(Work instructions):
Pictures appear among the records below and must be omitted. Repeat exactly the lines from the line with "camera: 30 degrees right, 10 degrees down" to the line with "(269, 302) = (95, 479): purple", both included.

(Collection entries)
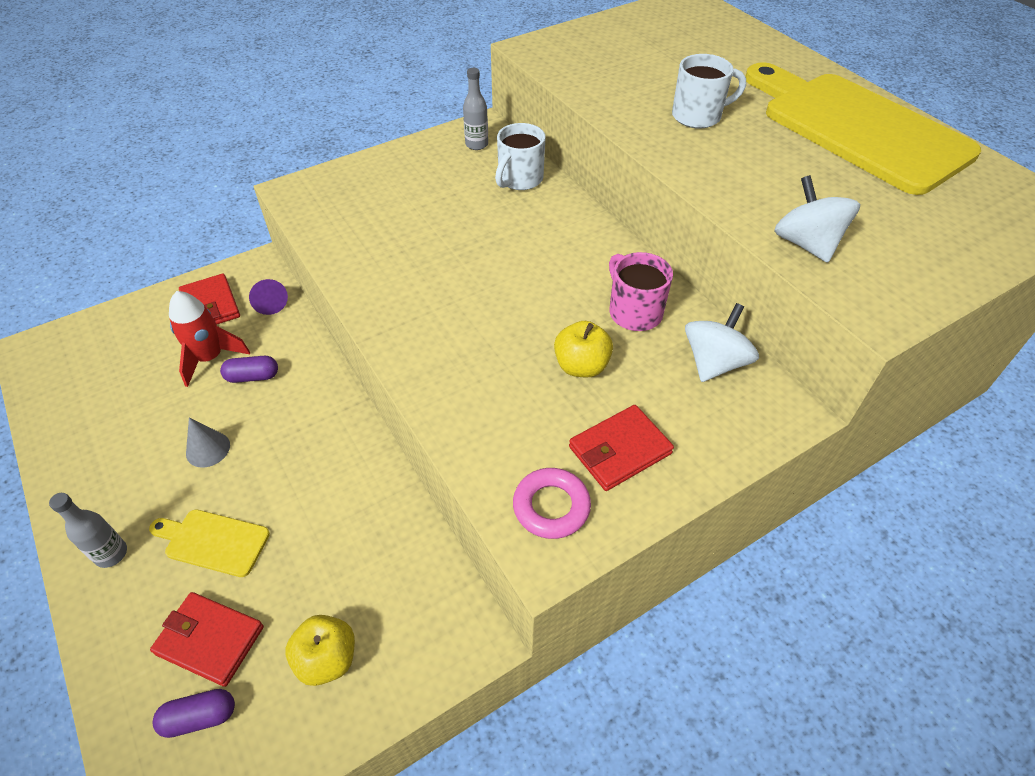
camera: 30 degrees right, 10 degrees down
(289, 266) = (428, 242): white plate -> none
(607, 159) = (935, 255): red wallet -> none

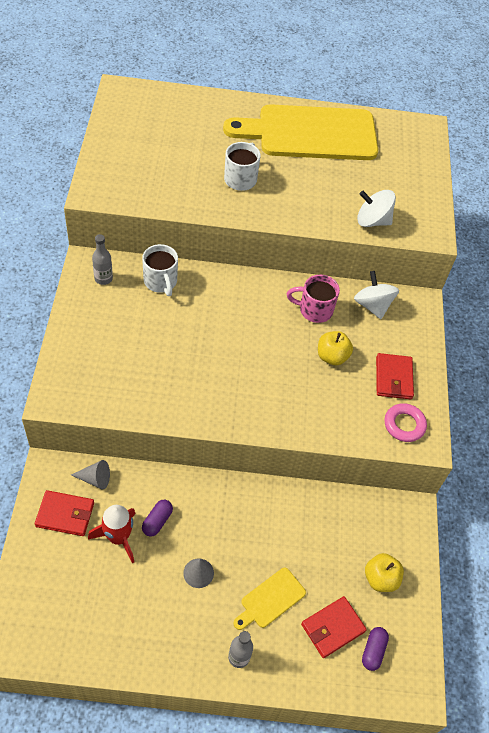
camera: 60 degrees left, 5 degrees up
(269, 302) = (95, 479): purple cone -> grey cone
...
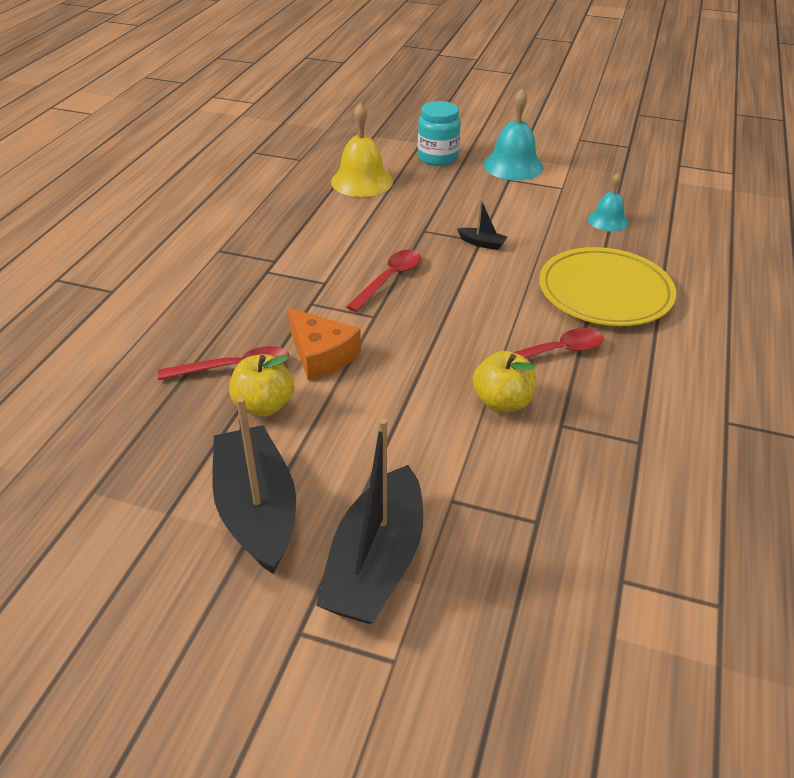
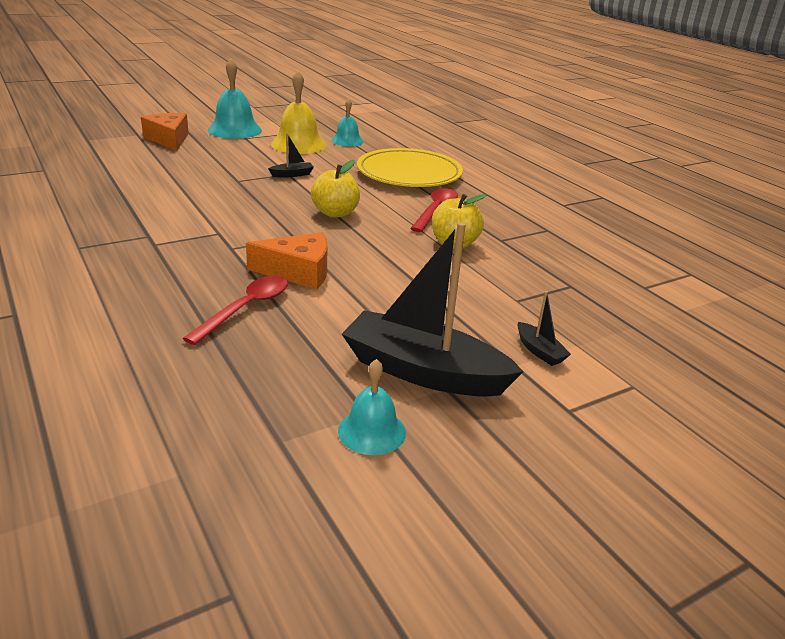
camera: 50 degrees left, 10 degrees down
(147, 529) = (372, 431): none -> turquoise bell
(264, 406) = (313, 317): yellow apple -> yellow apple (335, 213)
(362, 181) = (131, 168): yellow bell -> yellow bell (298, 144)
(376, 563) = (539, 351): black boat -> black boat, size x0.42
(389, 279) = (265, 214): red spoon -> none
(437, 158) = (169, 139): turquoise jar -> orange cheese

(Reply):
camera: 30 degrees right, 10 degrees down
(289, 266) = (428, 242): white plate -> none
(607, 159) = (935, 255): red wallet -> none

camera: 60 degrees left, 5 degrees up
(269, 302) = (95, 479): purple cone -> grey cone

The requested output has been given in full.